TASK INPUTS START
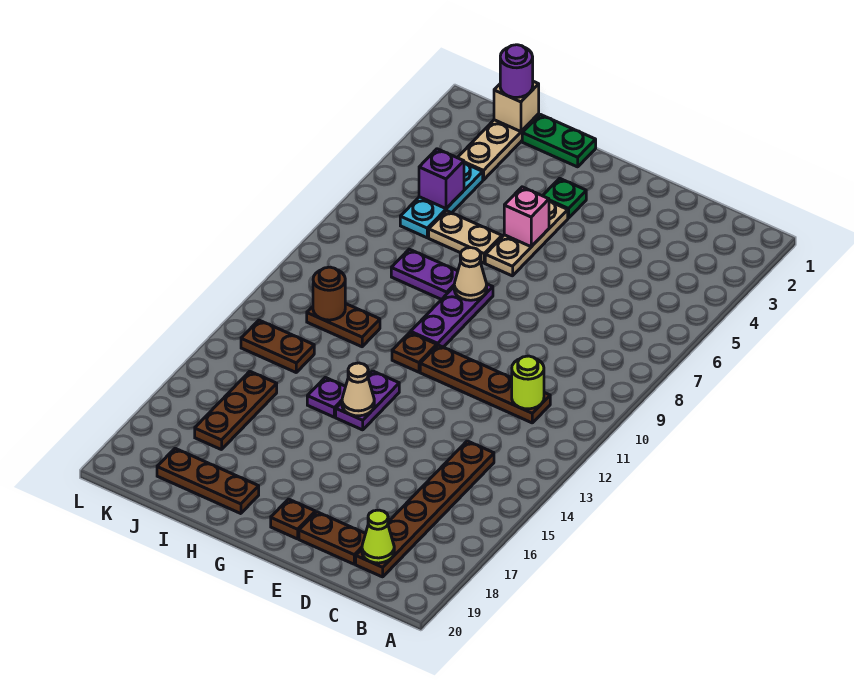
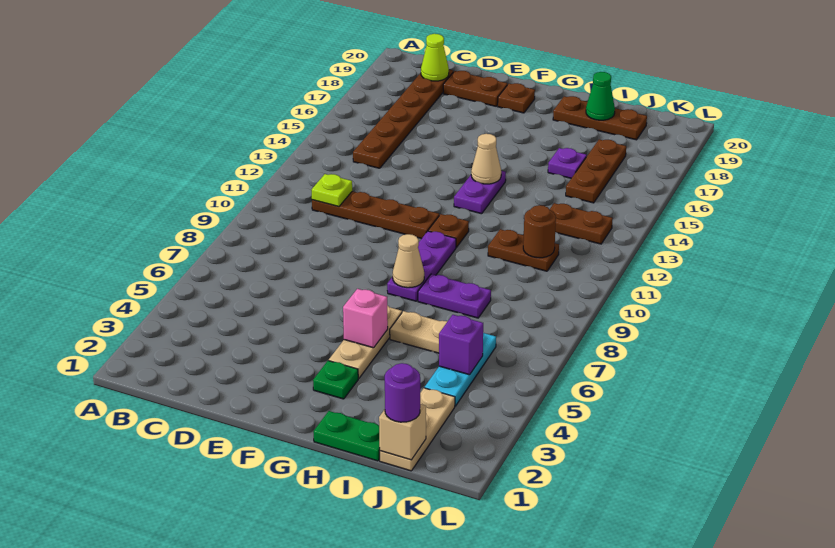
lime round brick C11 level 2 -> lime plate C11 level 2
purple plate H14 level 1 -> purple plate I16 level 1
none -> green cone I19 level 2

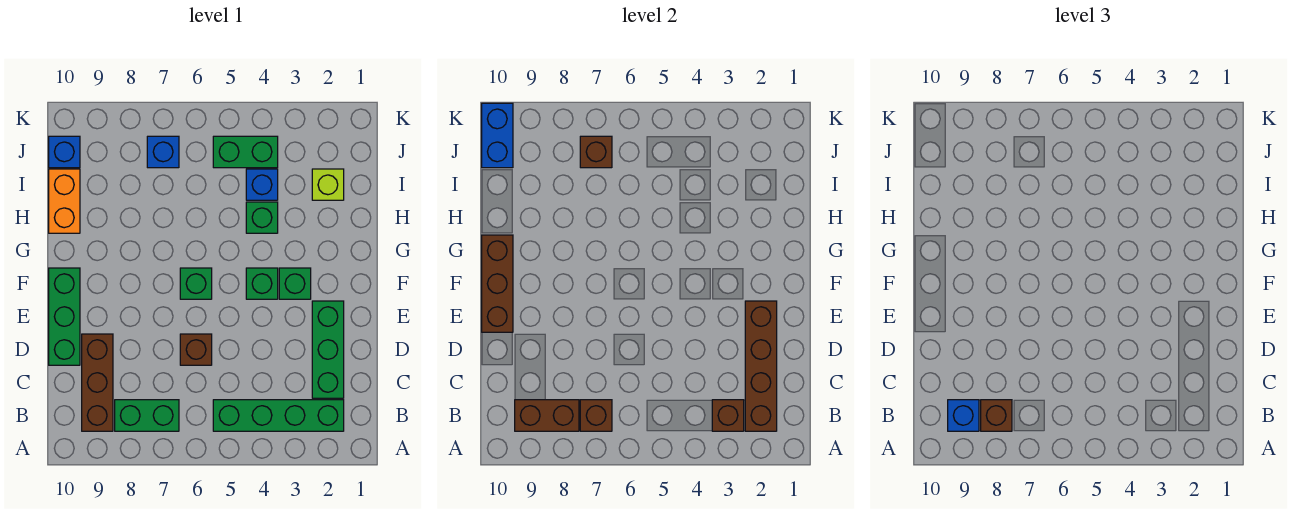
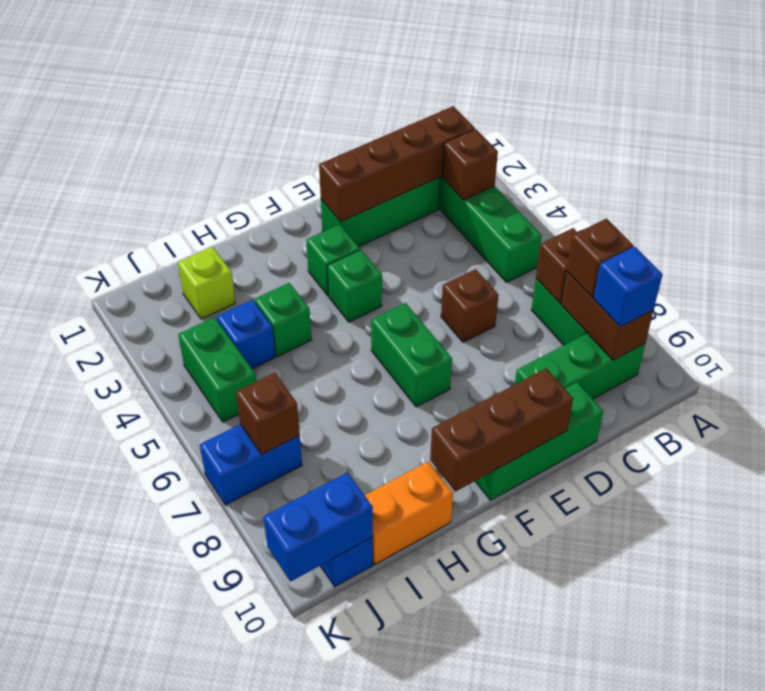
brown brick B9:D9 level 1 -> green brick B9:D9 level 1
green brick F6 level 1 -> green brick F6:F7 level 1
blue brick J7 level 1 -> blue brick J7:K7 level 1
TASK INPUTS END
Search the records for the word "green" and copy every line where it occurs.

* [ANSWER]:
none -> green cone I19 level 2
brown brick B9:D9 level 1 -> green brick B9:D9 level 1
green brick F6 level 1 -> green brick F6:F7 level 1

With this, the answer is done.